**Your instructions:** Extract the stretch of lines that starts at the line with "none -> green plate E7 level 1" and ends at the last line of the data below. Give it exactly, without pictures.

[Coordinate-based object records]
^^^^^^^^
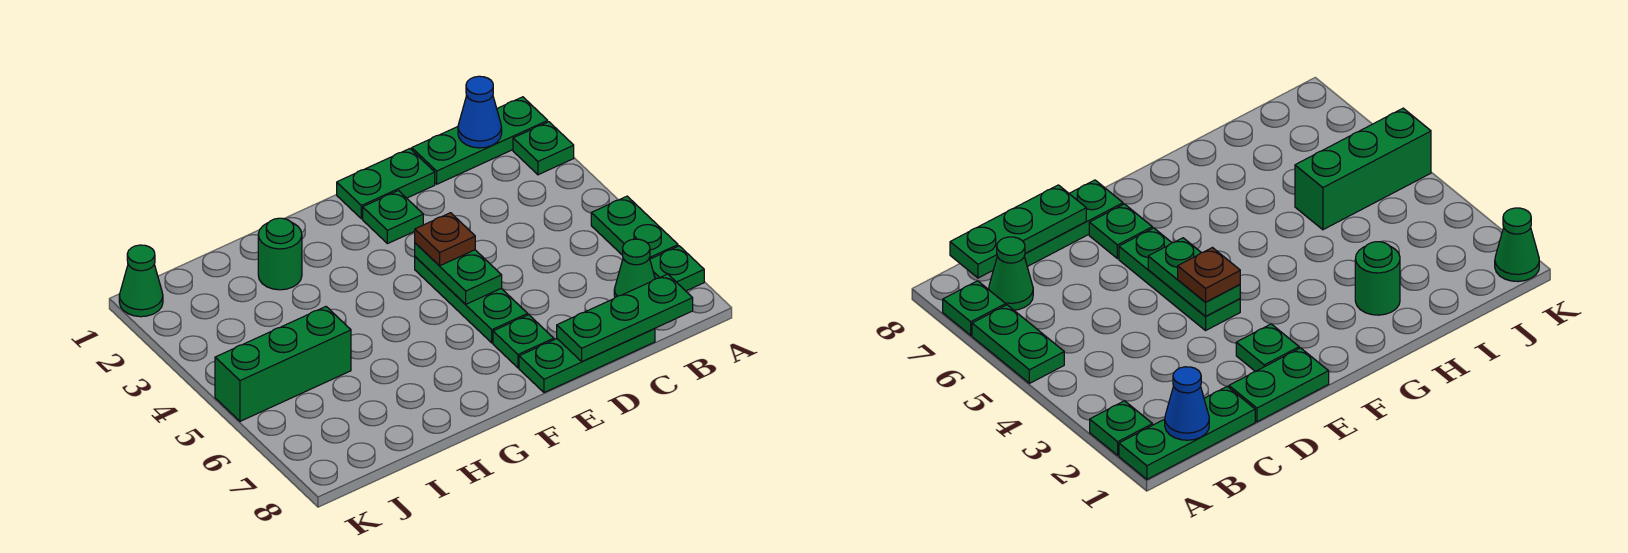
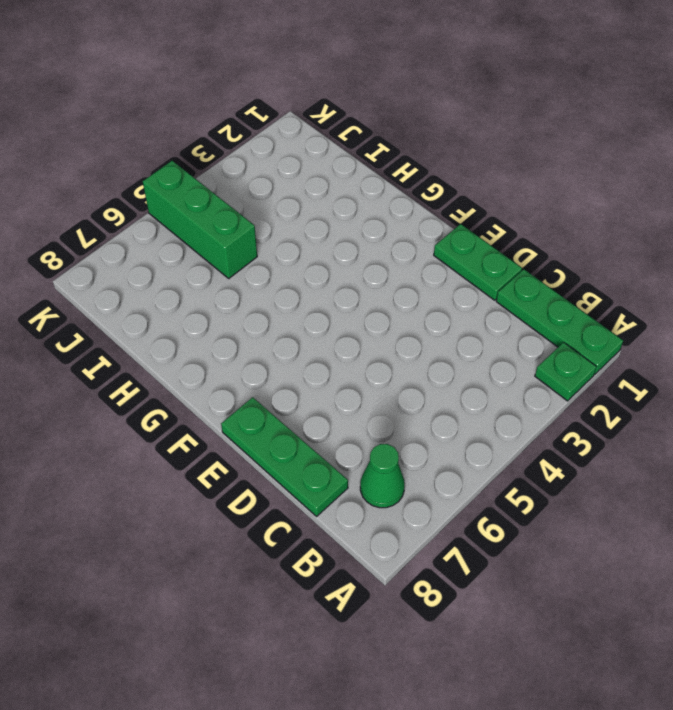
none -> green plate A5:A6 level 1
none -> green plate A7 level 1
none -> green plate E2 level 1

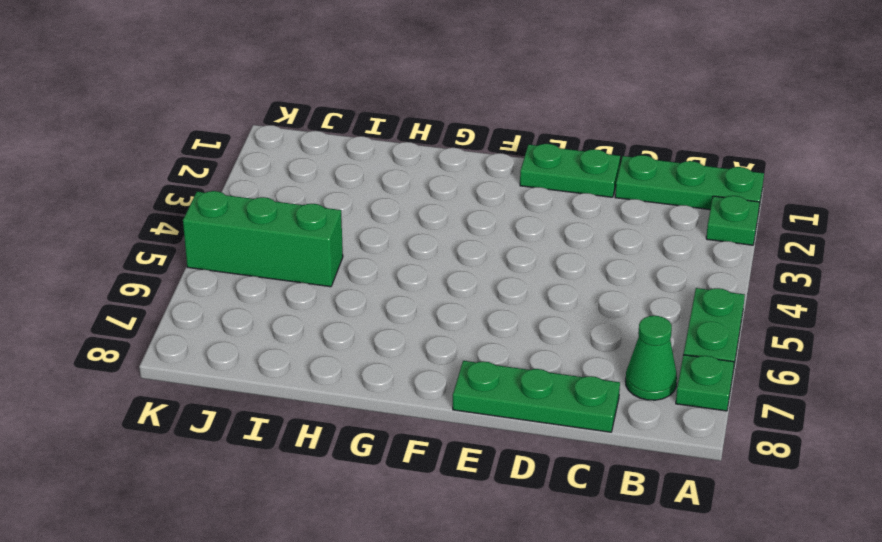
none -> green plate E2 level 1
none -> green plate E4:E6 level 1
none -> green plate E7 level 1

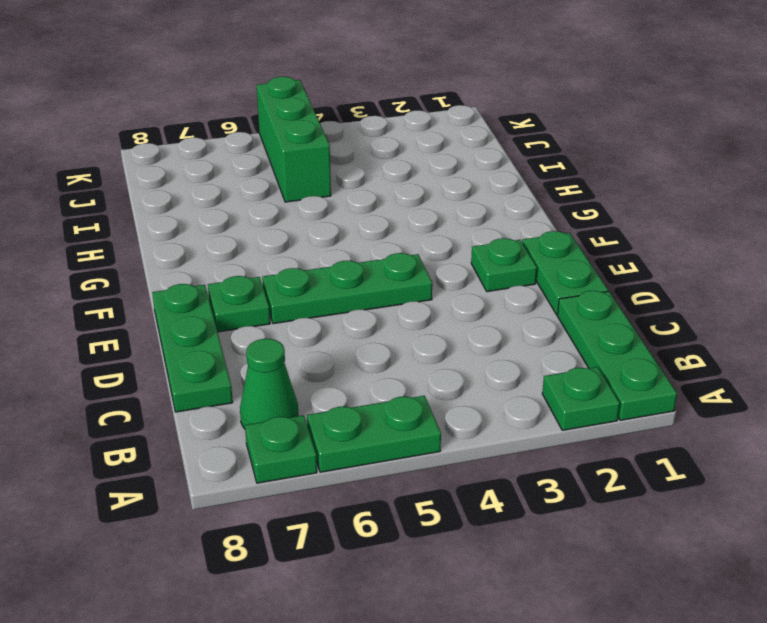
none -> green round brick H2 level 1
none -> green cone K1 level 1
none -> blue cone B1 level 2

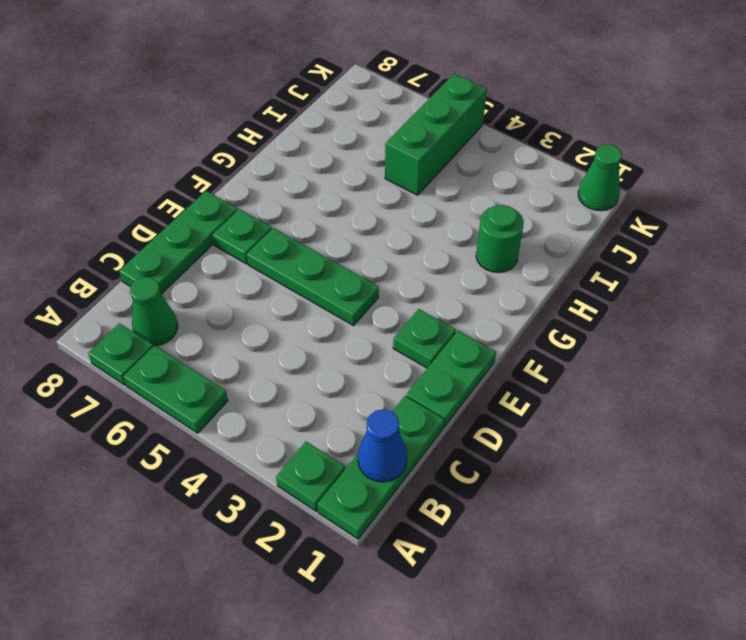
none -> green plate B8:D8 level 2
none -> green plate E4:E5 level 2
none -> brown plate E4 level 3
^^^^^^^^
**Exercise solution:**
none -> green plate E7 level 1

none -> green round brick H2 level 1
none -> green cone K1 level 1
none -> blue cone B1 level 2

none -> green plate B8:D8 level 2
none -> green plate E4:E5 level 2
none -> brown plate E4 level 3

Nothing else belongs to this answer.